Supplied data
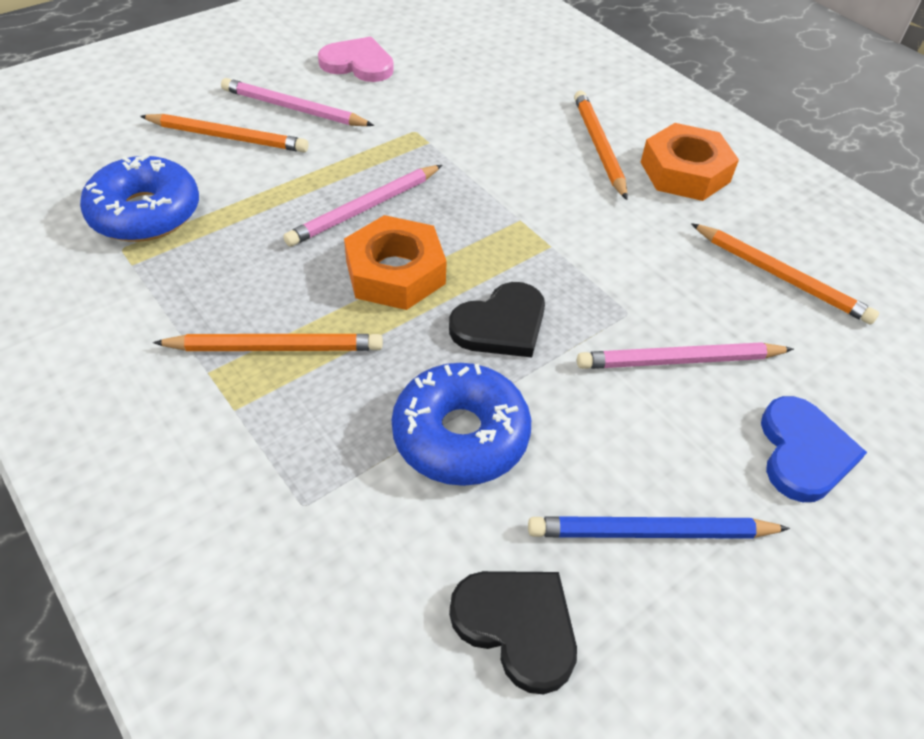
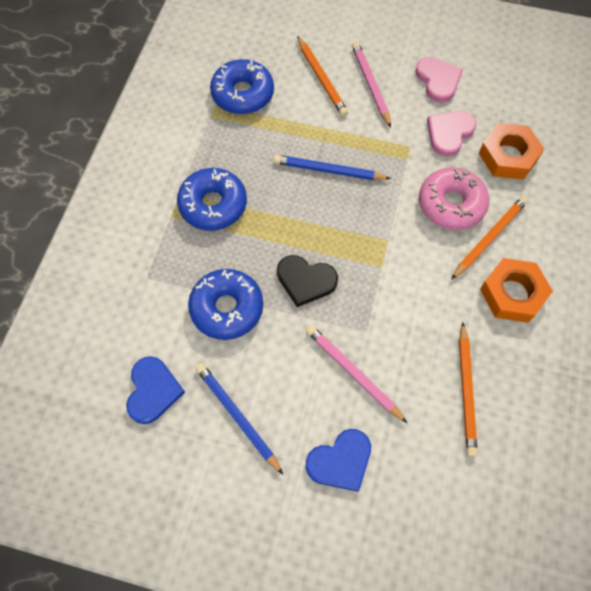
camera: 55 degrees right, 15 degrees up
(275, 347) = (213, 205): orange pencil -> blue donut
(364, 209) = (328, 170): pink pencil -> blue pencil
(395, 272) = (298, 215): orange nut -> orange nut (508, 156)
(435, 96) = (449, 133): none -> pink heart
(517, 626) = (153, 391): black heart -> blue heart
(527, 147) = (451, 204): none -> pink donut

What the task asks
Each record above needs to be transcribed word for word, with its pictures omitted.

Output for this task
camera: 55 degrees right, 15 degrees up
(275, 347) = (213, 205): orange pencil -> blue donut
(364, 209) = (328, 170): pink pencil -> blue pencil
(395, 272) = (298, 215): orange nut -> orange nut (508, 156)
(435, 96) = (449, 133): none -> pink heart
(517, 626) = (153, 391): black heart -> blue heart
(527, 147) = (451, 204): none -> pink donut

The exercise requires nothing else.